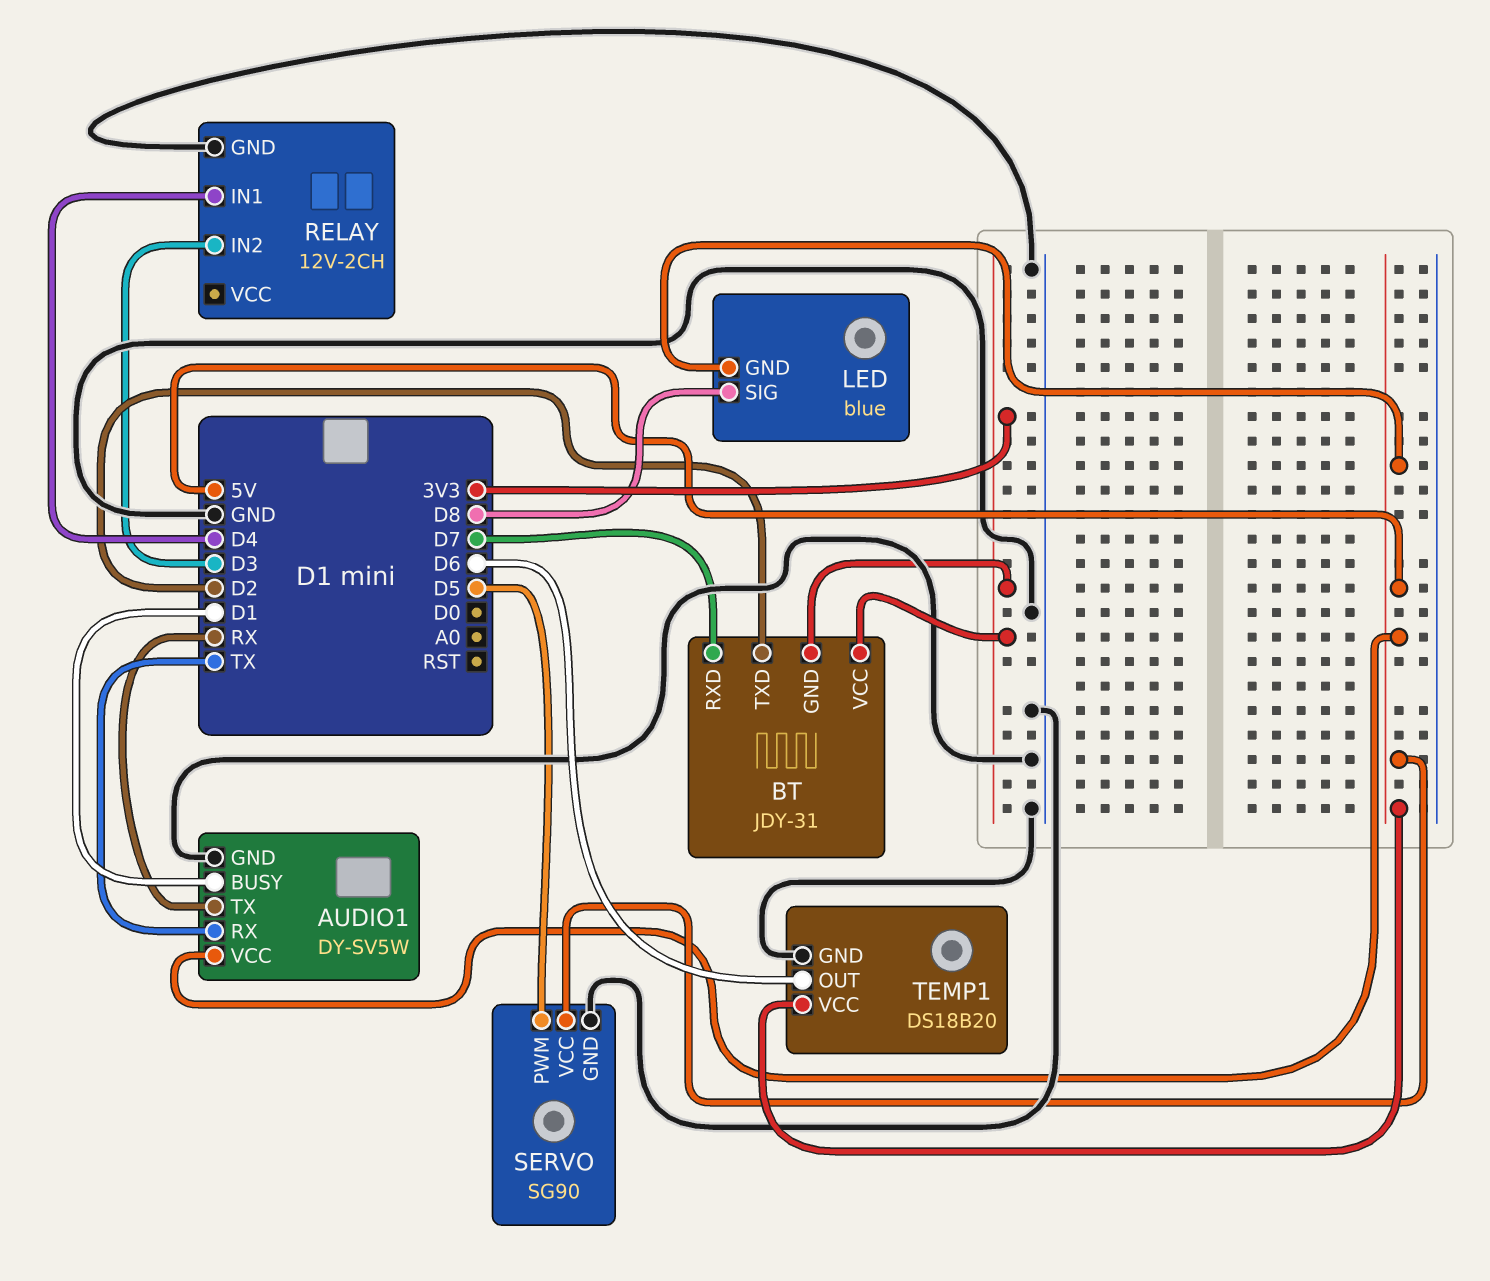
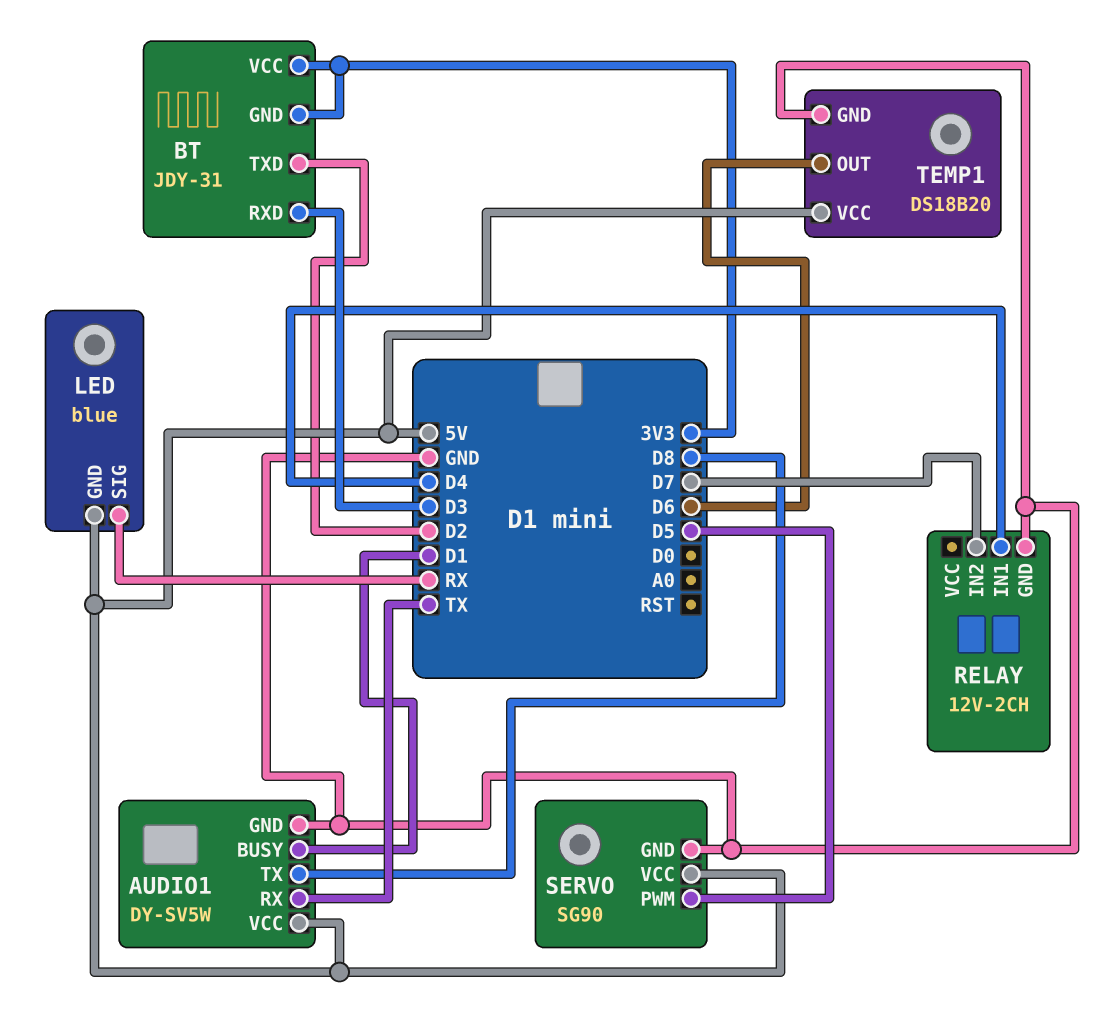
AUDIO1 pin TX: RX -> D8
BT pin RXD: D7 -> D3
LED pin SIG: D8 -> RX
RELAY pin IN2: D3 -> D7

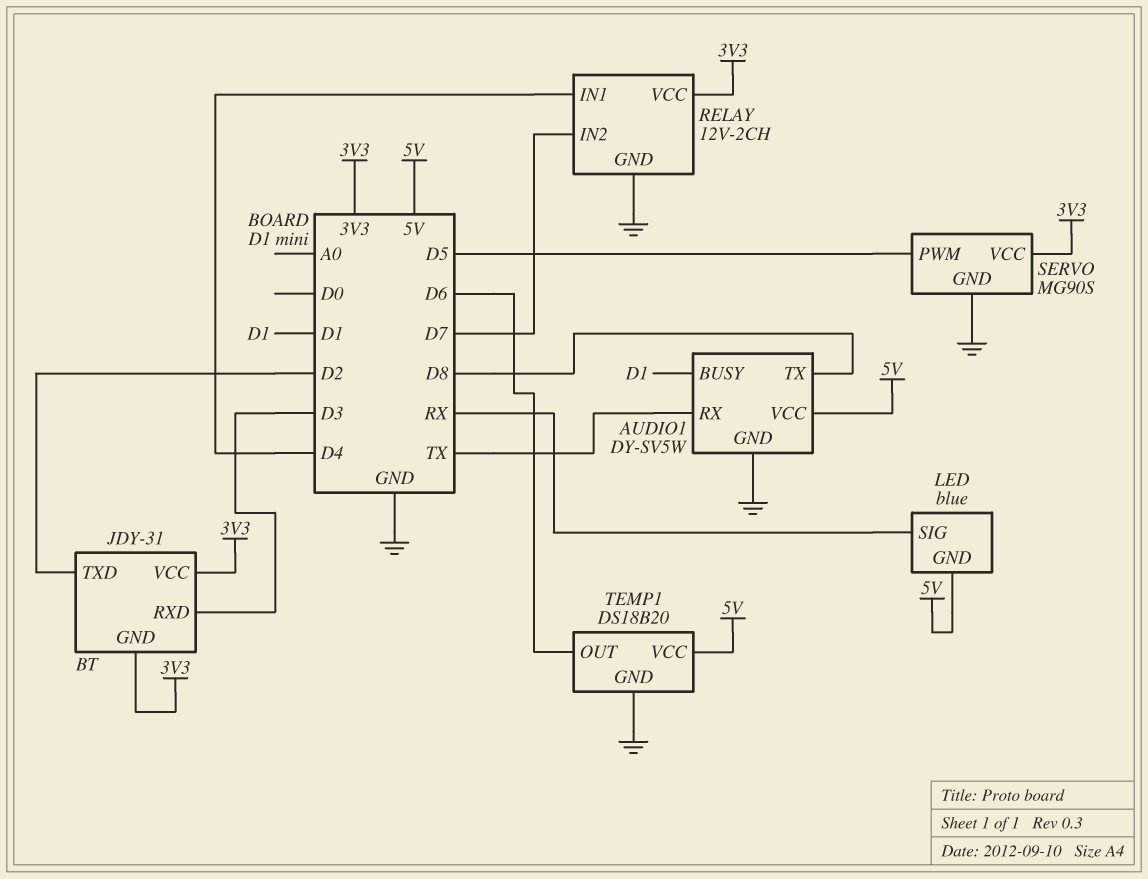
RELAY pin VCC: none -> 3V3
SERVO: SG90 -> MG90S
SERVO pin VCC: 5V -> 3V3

+-------+

● **Assignment**
What lines in the material above contain the word "RELAY"? Copy them out.

● **Your response**
RELAY pin IN2: D3 -> D7
RELAY pin VCC: none -> 3V3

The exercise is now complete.